**THE PROBLEM**
The result must match the data exactly, line for line.

(Dataset items)
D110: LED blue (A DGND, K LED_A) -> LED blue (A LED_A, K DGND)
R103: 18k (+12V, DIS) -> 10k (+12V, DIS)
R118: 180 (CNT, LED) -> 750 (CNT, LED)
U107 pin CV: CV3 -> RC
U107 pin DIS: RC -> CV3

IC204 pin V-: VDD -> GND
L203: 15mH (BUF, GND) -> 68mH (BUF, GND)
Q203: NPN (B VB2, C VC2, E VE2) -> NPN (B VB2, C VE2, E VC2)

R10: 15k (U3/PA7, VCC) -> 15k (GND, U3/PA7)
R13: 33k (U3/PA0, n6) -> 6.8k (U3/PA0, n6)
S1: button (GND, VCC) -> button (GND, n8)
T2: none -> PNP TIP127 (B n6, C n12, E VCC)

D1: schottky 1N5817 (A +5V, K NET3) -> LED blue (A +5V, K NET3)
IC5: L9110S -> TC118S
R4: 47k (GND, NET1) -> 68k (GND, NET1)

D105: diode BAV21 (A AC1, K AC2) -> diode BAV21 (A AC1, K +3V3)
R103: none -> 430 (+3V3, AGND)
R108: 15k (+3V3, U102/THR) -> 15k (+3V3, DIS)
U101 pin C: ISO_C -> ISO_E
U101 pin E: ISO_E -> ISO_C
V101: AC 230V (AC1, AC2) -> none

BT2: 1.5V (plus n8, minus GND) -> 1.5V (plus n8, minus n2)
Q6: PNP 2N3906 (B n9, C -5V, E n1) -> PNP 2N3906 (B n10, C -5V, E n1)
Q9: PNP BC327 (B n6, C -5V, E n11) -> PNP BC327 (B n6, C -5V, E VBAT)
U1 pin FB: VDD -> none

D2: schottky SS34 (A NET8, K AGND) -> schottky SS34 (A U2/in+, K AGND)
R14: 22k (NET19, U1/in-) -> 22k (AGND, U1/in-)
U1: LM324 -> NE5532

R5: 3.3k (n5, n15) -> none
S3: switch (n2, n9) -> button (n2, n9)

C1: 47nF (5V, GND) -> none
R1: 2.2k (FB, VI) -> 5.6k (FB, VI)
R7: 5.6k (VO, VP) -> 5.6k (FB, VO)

**EXERCISE ANSWER**
D110: LED blue (A DGND, K LED_A) -> LED blue (A LED_A, K DGND)
R103: 18k (+12V, DIS) -> 10k (+12V, DIS)
R118: 180 (CNT, LED) -> 750 (CNT, LED)
U107 pin CV: CV3 -> RC
U107 pin DIS: RC -> CV3

IC204 pin V-: VDD -> GND
L203: 15mH (BUF, GND) -> 68mH (BUF, GND)
Q203: NPN (B VB2, C VC2, E VE2) -> NPN (B VB2, C VE2, E VC2)

R10: 15k (U3/PA7, VCC) -> 15k (GND, U3/PA7)
R13: 33k (U3/PA0, n6) -> 6.8k (U3/PA0, n6)
S1: button (GND, VCC) -> button (GND, n8)
T2: none -> PNP TIP127 (B n6, C n12, E VCC)

D1: schottky 1N5817 (A +5V, K NET3) -> LED blue (A +5V, K NET3)
IC5: L9110S -> TC118S
R4: 47k (GND, NET1) -> 68k (GND, NET1)

D105: diode BAV21 (A AC1, K AC2) -> diode BAV21 (A AC1, K +3V3)
R103: none -> 430 (+3V3, AGND)
R108: 15k (+3V3, U102/THR) -> 15k (+3V3, DIS)
U101 pin C: ISO_C -> ISO_E
U101 pin E: ISO_E -> ISO_C
V101: AC 230V (AC1, AC2) -> none

BT2: 1.5V (plus n8, minus GND) -> 1.5V (plus n8, minus n2)
Q6: PNP 2N3906 (B n9, C -5V, E n1) -> PNP 2N3906 (B n10, C -5V, E n1)
Q9: PNP BC327 (B n6, C -5V, E n11) -> PNP BC327 (B n6, C -5V, E VBAT)
U1 pin FB: VDD -> none

D2: schottky SS34 (A NET8, K AGND) -> schottky SS34 (A U2/in+, K AGND)
R14: 22k (NET19, U1/in-) -> 22k (AGND, U1/in-)
U1: LM324 -> NE5532

R5: 3.3k (n5, n15) -> none
S3: switch (n2, n9) -> button (n2, n9)

C1: 47nF (5V, GND) -> none
R1: 2.2k (FB, VI) -> 5.6k (FB, VI)
R7: 5.6k (VO, VP) -> 5.6k (FB, VO)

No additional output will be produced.